> [To do]: Below is a listing; repeat exactly the lines from the one containing "bęben (czerwony) top" to the one containing "konewka (pomarańczowy) (1st", both included.

> [Supplied records]:
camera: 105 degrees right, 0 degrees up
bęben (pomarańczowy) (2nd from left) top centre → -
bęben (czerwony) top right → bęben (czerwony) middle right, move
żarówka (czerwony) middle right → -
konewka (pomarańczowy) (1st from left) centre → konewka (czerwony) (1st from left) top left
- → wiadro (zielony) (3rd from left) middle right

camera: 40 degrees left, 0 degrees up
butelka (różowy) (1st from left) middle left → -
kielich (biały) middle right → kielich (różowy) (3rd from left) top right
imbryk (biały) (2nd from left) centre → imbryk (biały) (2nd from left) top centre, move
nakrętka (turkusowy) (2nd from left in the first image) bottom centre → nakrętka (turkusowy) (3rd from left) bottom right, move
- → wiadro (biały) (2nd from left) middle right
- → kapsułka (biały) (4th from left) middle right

> [Result of the task]:
bęben (czerwony) top right → bęben (czerwony) middle right, move
żarówka (czerwony) middle right → -
konewka (pomarańczowy) (1st from left) centre → konewka (czerwony) (1st from left) top left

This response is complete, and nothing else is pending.